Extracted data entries
•••••
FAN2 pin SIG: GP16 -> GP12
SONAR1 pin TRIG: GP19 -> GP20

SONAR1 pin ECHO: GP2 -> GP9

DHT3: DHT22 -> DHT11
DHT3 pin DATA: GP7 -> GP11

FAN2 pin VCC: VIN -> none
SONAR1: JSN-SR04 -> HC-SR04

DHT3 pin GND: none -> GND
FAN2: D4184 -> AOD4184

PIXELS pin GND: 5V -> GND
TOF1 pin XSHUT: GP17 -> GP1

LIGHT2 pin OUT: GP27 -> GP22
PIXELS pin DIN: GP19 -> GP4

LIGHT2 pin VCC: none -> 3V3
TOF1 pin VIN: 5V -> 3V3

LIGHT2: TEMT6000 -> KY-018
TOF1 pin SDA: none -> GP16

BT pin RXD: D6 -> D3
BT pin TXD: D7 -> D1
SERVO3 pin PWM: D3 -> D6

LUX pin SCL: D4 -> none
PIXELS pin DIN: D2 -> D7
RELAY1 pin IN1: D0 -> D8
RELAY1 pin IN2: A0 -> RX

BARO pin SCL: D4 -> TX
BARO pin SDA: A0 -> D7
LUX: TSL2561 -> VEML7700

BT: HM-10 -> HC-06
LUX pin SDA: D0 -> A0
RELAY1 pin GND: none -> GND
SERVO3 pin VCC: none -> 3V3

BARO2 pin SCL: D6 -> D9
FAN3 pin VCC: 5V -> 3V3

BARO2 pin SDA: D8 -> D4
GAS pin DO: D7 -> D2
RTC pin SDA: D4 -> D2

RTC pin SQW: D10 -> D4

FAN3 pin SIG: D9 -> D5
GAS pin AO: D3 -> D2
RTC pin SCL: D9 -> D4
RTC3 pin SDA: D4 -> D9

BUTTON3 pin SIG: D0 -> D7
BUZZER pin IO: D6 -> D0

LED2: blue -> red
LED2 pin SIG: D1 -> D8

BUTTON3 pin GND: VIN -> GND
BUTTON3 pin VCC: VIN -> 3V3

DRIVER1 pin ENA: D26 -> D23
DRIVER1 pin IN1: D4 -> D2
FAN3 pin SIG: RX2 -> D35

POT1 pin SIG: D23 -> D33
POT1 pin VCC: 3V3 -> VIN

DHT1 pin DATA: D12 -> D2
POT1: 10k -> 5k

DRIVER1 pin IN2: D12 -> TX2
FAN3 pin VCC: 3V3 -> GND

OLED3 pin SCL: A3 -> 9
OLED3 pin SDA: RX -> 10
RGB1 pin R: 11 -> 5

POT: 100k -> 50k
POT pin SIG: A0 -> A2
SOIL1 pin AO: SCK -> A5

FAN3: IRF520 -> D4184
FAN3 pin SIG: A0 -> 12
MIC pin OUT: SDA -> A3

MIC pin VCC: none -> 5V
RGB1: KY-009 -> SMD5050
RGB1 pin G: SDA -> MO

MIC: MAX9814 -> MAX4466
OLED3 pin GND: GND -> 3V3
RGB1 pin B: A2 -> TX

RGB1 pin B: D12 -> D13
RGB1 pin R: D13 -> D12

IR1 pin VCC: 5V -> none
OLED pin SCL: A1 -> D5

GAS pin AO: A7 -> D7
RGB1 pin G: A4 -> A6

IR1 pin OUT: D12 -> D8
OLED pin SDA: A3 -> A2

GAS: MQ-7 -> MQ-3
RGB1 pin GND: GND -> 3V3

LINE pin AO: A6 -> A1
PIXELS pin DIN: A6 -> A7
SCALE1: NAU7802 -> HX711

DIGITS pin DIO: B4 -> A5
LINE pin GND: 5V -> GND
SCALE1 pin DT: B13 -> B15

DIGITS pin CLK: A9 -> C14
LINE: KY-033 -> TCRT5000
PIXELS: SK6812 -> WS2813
•••••
Repeat only the lines above, from the first line of the entries through the line that contains "SERVO3 pin PWM: D3 -> D6", including both ends.

FAN2 pin SIG: GP16 -> GP12
SONAR1 pin TRIG: GP19 -> GP20

SONAR1 pin ECHO: GP2 -> GP9

DHT3: DHT22 -> DHT11
DHT3 pin DATA: GP7 -> GP11

FAN2 pin VCC: VIN -> none
SONAR1: JSN-SR04 -> HC-SR04

DHT3 pin GND: none -> GND
FAN2: D4184 -> AOD4184

PIXELS pin GND: 5V -> GND
TOF1 pin XSHUT: GP17 -> GP1

LIGHT2 pin OUT: GP27 -> GP22
PIXELS pin DIN: GP19 -> GP4

LIGHT2 pin VCC: none -> 3V3
TOF1 pin VIN: 5V -> 3V3

LIGHT2: TEMT6000 -> KY-018
TOF1 pin SDA: none -> GP16

BT pin RXD: D6 -> D3
BT pin TXD: D7 -> D1
SERVO3 pin PWM: D3 -> D6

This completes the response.